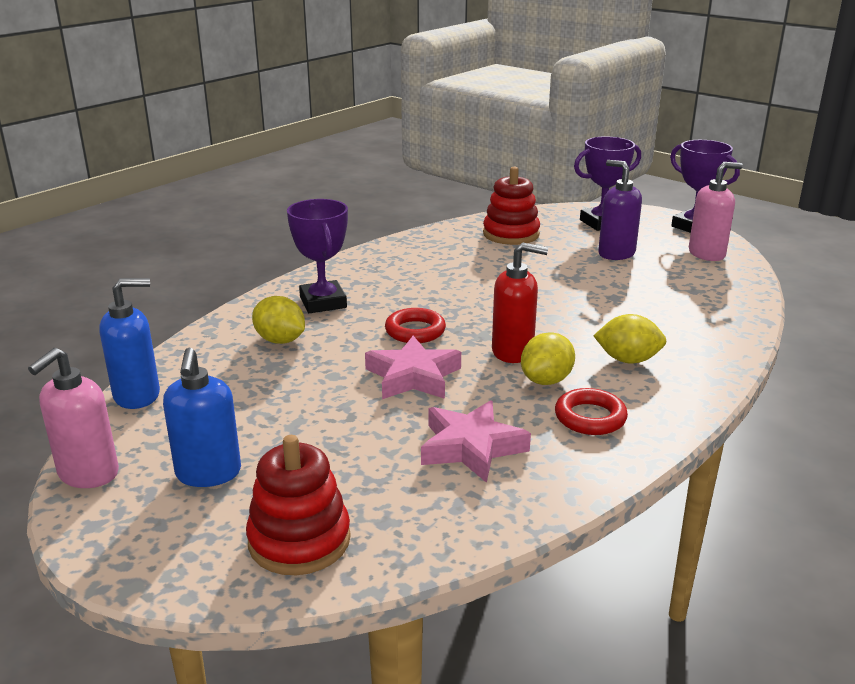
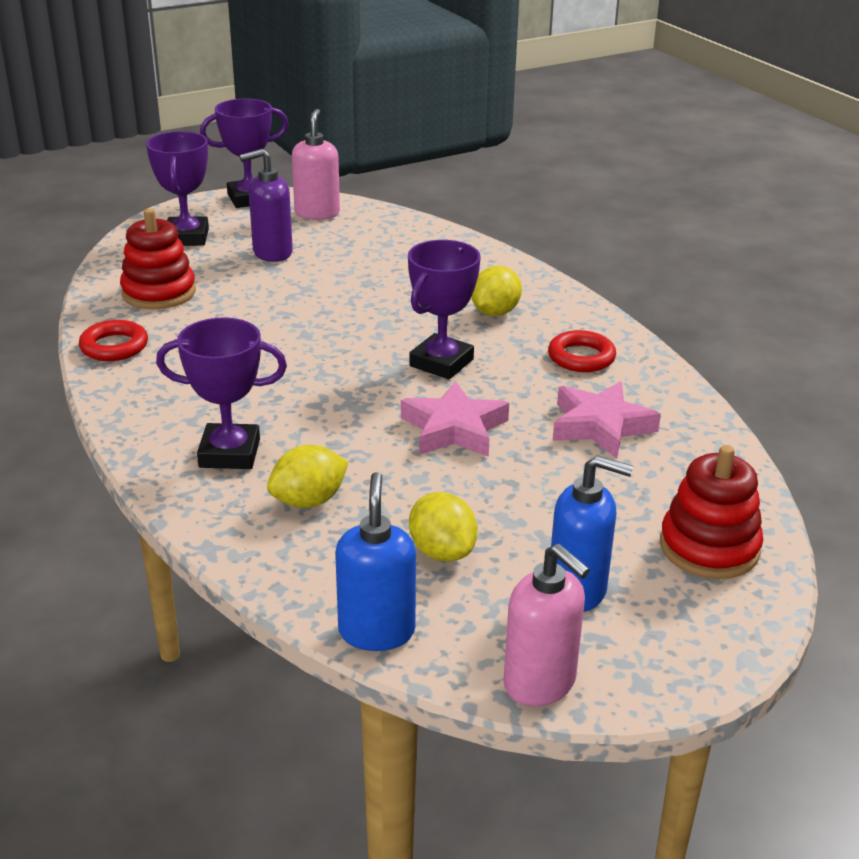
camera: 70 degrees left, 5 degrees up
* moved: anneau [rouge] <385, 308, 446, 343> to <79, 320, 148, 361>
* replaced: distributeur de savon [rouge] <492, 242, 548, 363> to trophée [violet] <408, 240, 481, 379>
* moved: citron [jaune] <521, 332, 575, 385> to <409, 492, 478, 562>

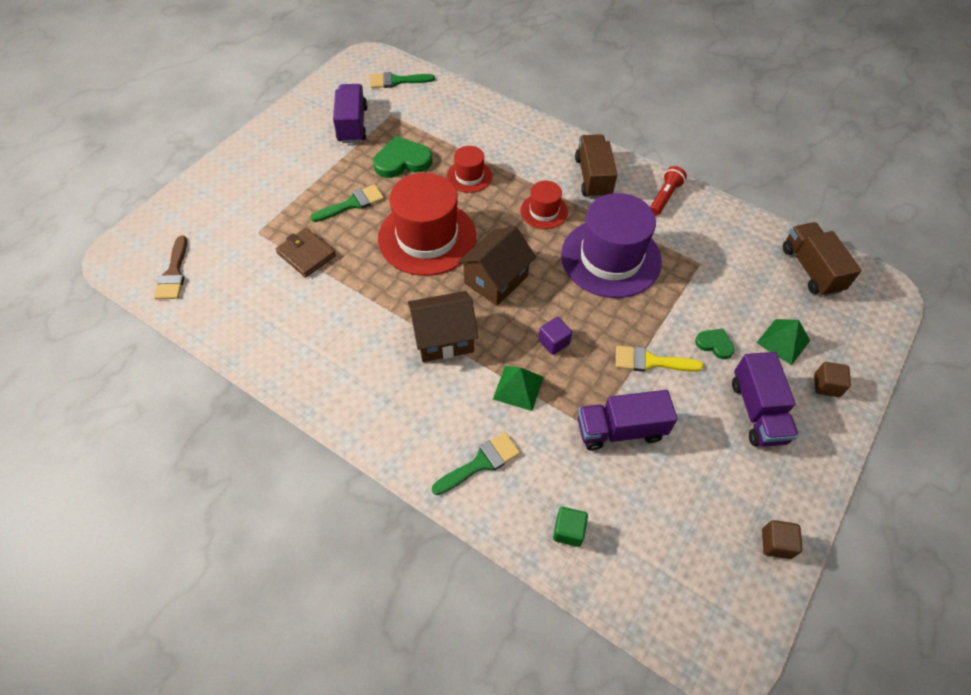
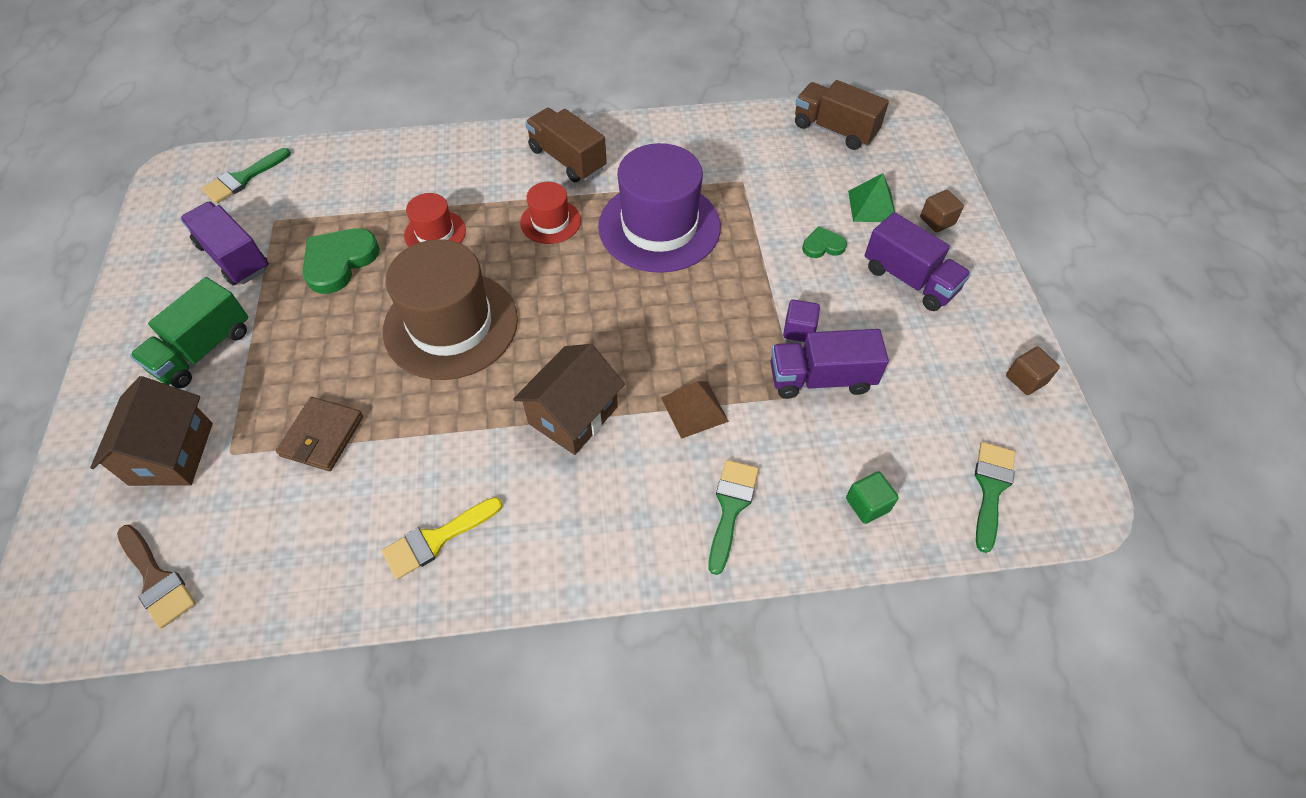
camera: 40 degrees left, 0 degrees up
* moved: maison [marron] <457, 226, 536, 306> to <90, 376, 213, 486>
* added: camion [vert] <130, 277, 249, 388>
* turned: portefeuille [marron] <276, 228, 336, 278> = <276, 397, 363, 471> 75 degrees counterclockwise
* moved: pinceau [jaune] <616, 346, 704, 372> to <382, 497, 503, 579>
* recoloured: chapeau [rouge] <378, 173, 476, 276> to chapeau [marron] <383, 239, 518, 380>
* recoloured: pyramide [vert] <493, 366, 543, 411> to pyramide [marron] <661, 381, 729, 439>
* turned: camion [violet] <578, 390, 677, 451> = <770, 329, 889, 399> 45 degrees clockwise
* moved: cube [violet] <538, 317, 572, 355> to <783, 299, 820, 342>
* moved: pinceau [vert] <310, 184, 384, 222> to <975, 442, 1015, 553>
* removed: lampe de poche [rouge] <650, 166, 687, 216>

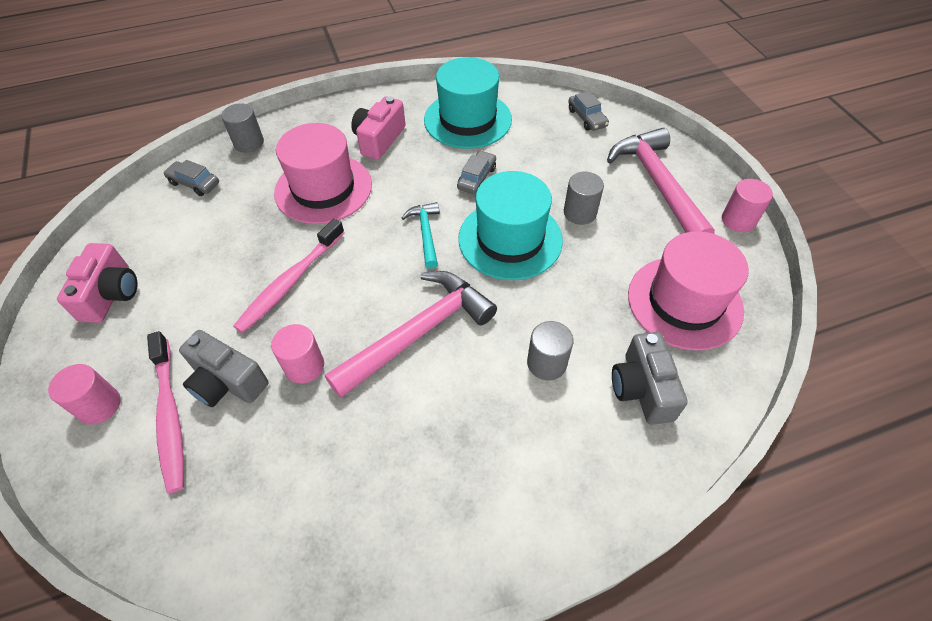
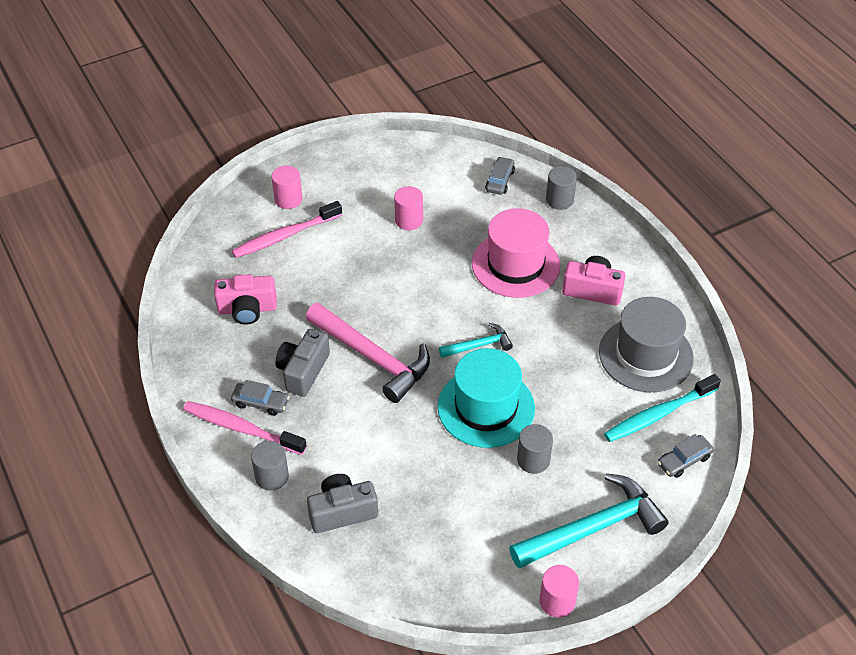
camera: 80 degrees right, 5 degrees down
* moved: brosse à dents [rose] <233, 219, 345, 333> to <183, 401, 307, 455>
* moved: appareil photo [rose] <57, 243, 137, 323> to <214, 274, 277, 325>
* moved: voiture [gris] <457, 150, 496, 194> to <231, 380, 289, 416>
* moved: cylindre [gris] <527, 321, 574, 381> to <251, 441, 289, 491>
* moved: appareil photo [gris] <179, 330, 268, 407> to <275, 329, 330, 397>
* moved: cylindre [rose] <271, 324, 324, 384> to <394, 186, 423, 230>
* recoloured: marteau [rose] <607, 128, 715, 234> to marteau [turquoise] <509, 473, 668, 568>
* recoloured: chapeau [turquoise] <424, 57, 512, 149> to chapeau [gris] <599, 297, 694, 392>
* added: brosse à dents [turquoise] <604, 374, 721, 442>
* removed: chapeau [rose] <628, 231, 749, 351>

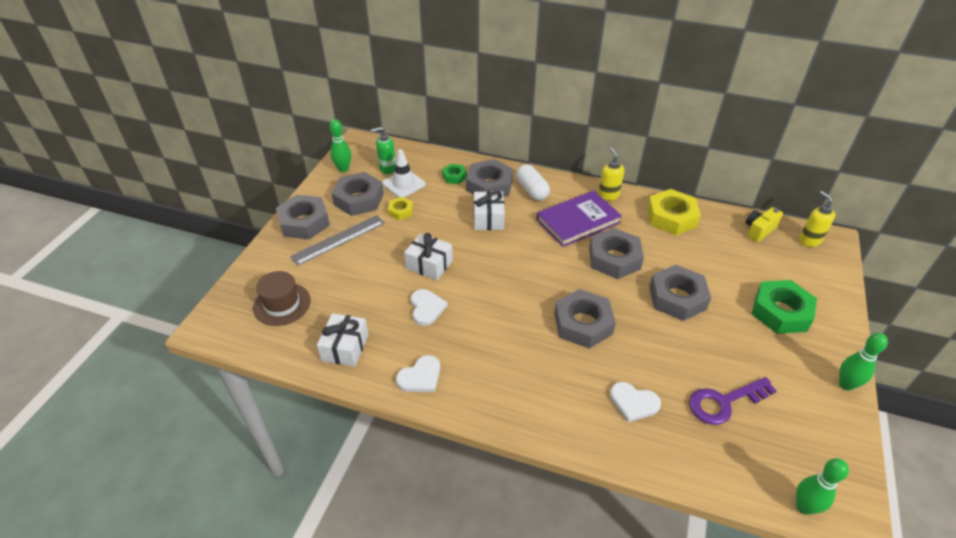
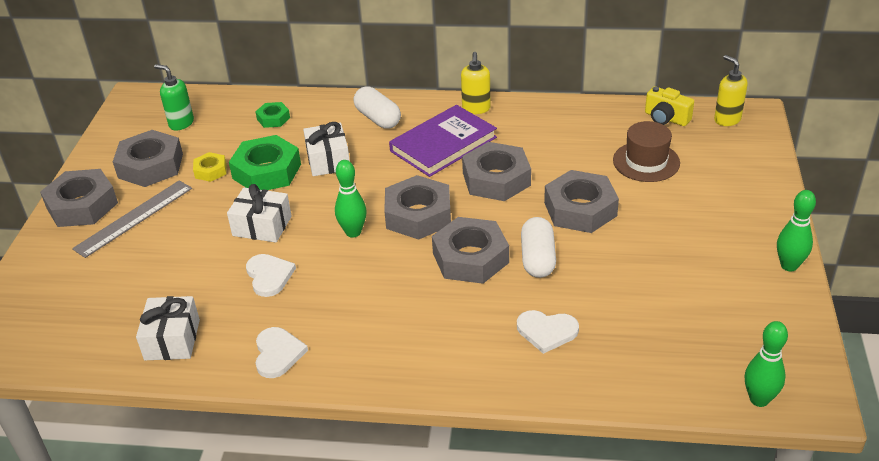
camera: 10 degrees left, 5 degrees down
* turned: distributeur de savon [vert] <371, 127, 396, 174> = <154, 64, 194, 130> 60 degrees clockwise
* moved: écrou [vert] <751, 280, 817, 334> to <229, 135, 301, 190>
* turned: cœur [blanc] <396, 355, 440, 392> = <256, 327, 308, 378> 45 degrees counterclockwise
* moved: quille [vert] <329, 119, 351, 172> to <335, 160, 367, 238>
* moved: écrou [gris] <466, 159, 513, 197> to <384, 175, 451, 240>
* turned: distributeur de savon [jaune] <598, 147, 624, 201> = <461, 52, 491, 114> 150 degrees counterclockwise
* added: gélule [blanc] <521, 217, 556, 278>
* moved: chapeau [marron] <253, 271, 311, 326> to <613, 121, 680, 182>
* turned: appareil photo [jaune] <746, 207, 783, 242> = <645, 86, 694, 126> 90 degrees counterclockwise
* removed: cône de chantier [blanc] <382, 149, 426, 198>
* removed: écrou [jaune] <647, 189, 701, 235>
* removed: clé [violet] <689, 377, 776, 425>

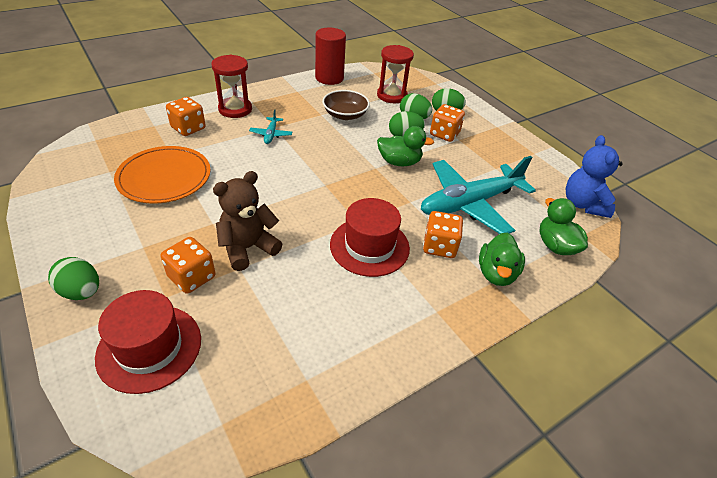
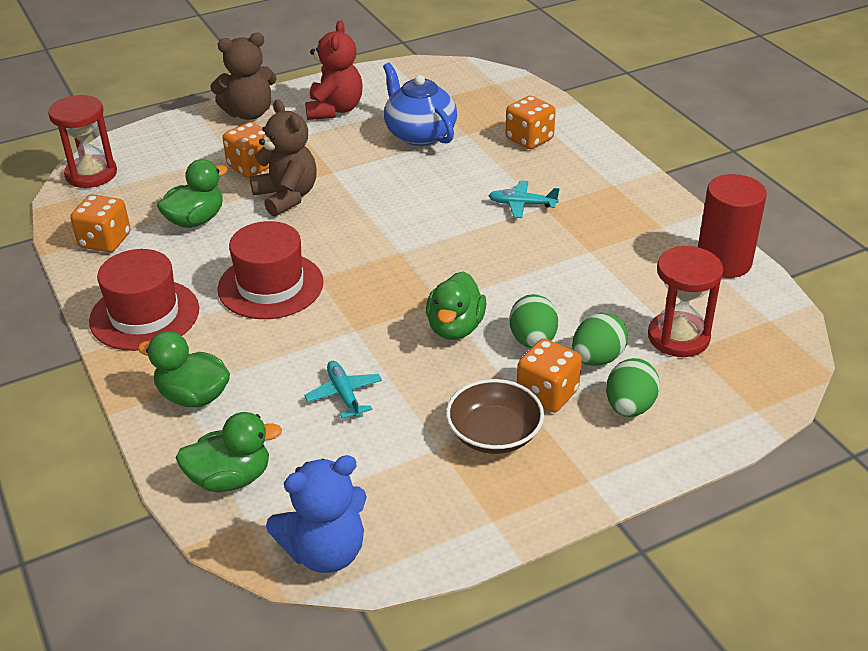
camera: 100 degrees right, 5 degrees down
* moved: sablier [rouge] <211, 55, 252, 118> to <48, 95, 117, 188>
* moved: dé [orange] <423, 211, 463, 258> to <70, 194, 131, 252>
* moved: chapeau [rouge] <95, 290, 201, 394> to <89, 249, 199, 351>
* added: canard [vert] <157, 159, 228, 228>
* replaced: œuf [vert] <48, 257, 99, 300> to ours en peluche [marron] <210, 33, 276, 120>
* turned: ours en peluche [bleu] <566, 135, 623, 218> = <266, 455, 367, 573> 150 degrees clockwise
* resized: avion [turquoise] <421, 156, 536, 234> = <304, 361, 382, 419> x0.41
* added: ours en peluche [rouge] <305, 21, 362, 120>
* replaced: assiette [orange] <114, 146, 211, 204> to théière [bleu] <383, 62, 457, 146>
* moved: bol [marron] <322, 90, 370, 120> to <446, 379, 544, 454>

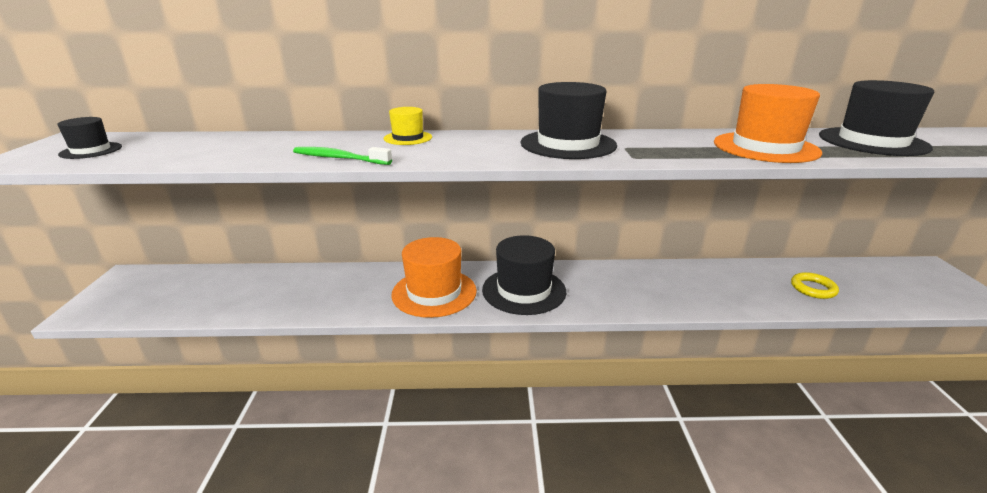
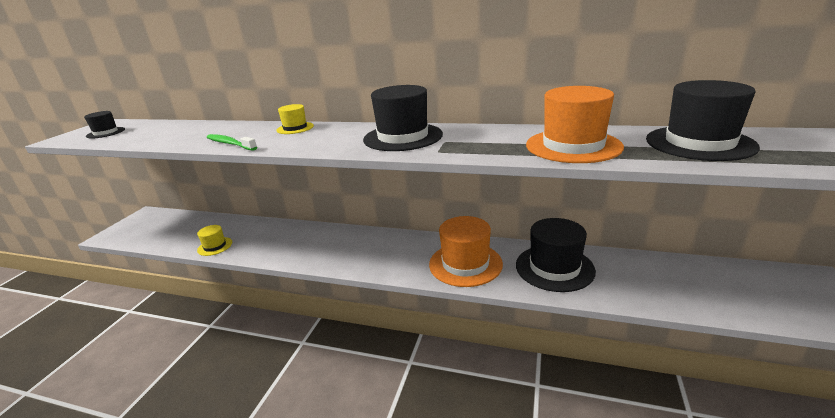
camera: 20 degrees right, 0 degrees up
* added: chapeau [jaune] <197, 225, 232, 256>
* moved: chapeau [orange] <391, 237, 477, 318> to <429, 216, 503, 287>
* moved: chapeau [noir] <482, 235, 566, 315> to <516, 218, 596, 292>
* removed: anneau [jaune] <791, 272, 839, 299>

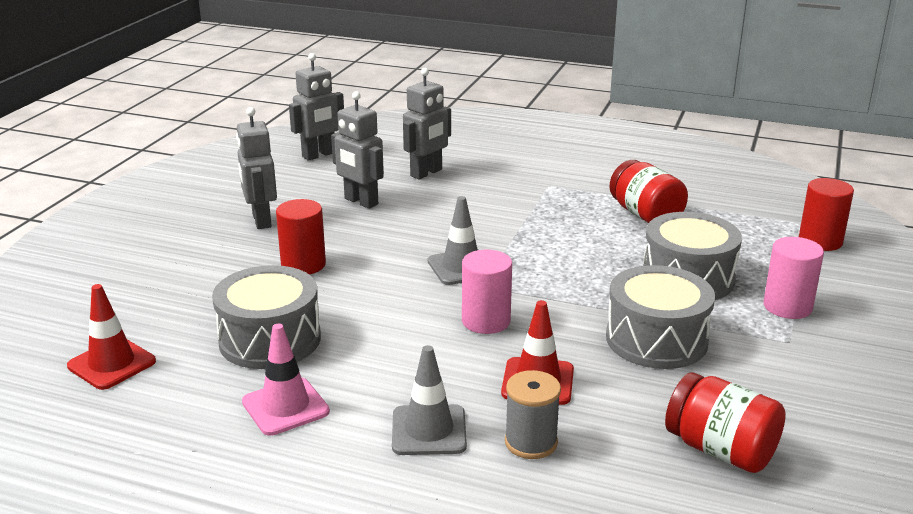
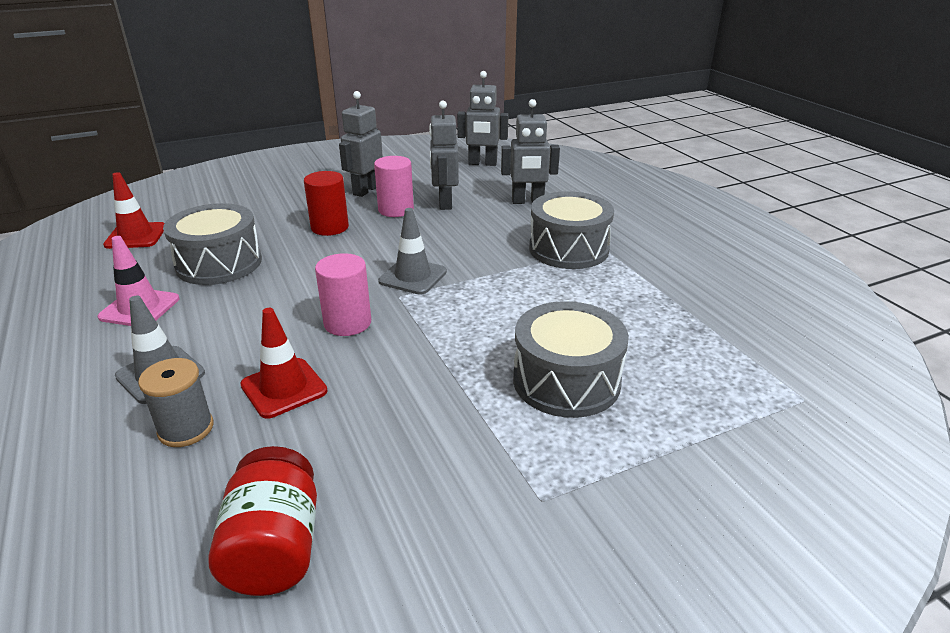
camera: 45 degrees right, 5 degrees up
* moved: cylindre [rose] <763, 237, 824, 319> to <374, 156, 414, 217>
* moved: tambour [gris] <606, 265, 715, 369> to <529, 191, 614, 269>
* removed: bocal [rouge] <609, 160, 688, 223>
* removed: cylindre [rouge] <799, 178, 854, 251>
────────────────────────────────────────
▶ Task to complete:
From the entries above, select each line containing the string "dents".

▶ Answer for the task:
* moved: brosse à dents [rose] <233, 219, 345, 333> to <183, 401, 307, 455>
* added: brosse à dents [turquoise] <604, 374, 721, 442>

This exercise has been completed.